• **What you should do**
Transcribe the whole listing below without changing a word, but leave out every image.
======== Supplied entries
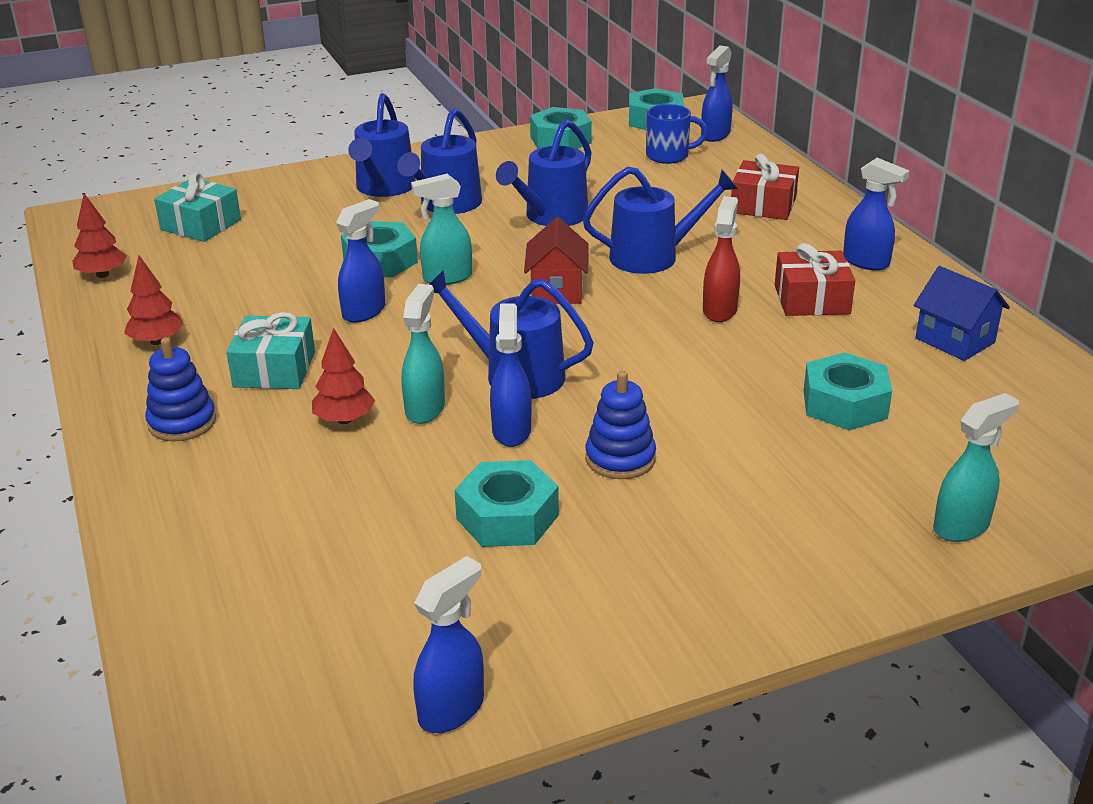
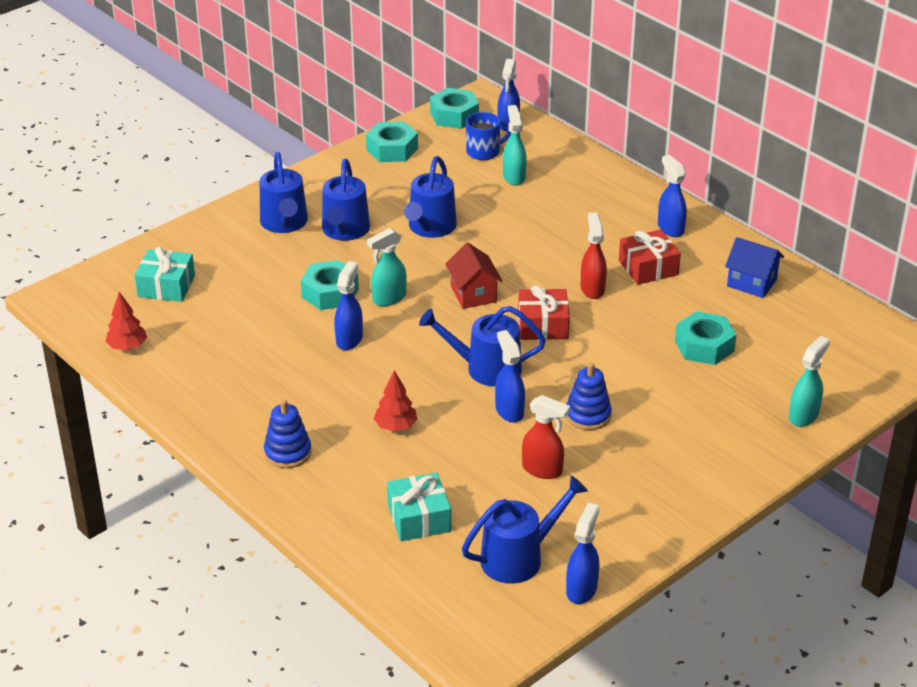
camera: 20 degrees left, 5 degrees up
red tree [124,255,184,345] -> none
turquoise gift [226,312,315,389] -> turquoise gift moved to [387,472,451,541]
turquoise spray bottle [401,284,445,424] -> turquoise spray bottle moved to [503,105,527,186]
turquoise nut [455,460,559,547] -> red spray bottle [522,395,570,479]
blue watering can [582,166,738,274] -> blue watering can moved to [462,475,588,584]
red gift [731,154,799,220] -> red gift moved to [518,286,570,340]
blue spray bottle [843,158,910,271] -> blue spray bottle turned 135 degrees counterclockwise [658,155,687,237]

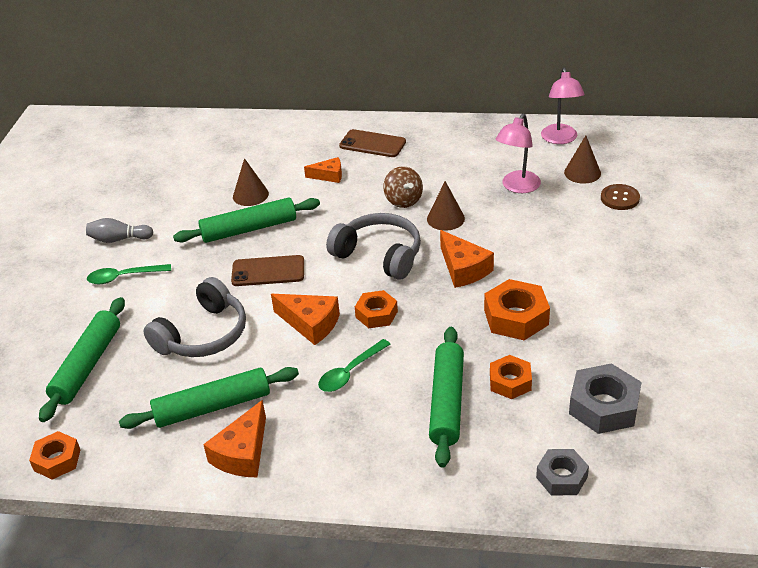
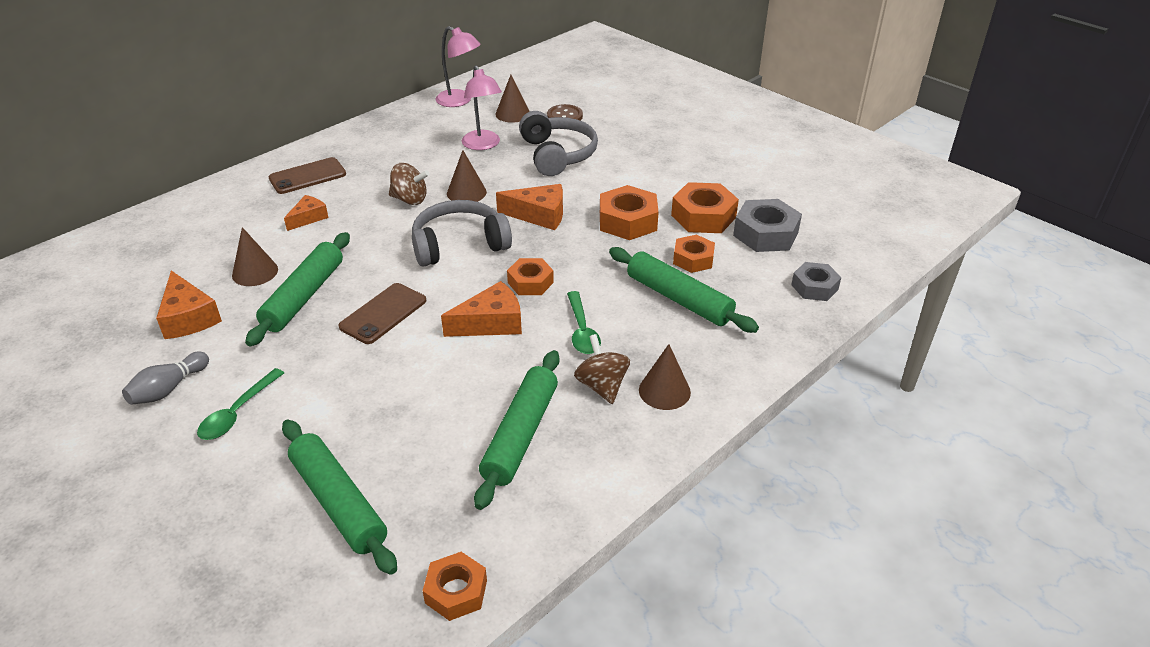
camera: 55 degrees left, 0 degrees up
grey headphones [143,277,246,357] -> grey headphones moved to [519,111,598,176]
orange cheese [203,400,266,477] -> orange cheese moved to [156,270,222,339]
none -> brown spinning top [574,334,630,404]
none -> brown cone [639,344,691,410]
none -> orange nut [671,182,739,233]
================
• **Answer to the exercise**
camera: 20 degrees left, 5 degrees up
red tree [124,255,184,345] -> none
turquoise gift [226,312,315,389] -> turquoise gift moved to [387,472,451,541]
turquoise spray bottle [401,284,445,424] -> turquoise spray bottle moved to [503,105,527,186]
turquoise nut [455,460,559,547] -> red spray bottle [522,395,570,479]
blue watering can [582,166,738,274] -> blue watering can moved to [462,475,588,584]
red gift [731,154,799,220] -> red gift moved to [518,286,570,340]
blue spray bottle [843,158,910,271] -> blue spray bottle turned 135 degrees counterclockwise [658,155,687,237]

camera: 55 degrees left, 0 degrees up
grey headphones [143,277,246,357] -> grey headphones moved to [519,111,598,176]
orange cheese [203,400,266,477] -> orange cheese moved to [156,270,222,339]
none -> brown spinning top [574,334,630,404]
none -> brown cone [639,344,691,410]
none -> orange nut [671,182,739,233]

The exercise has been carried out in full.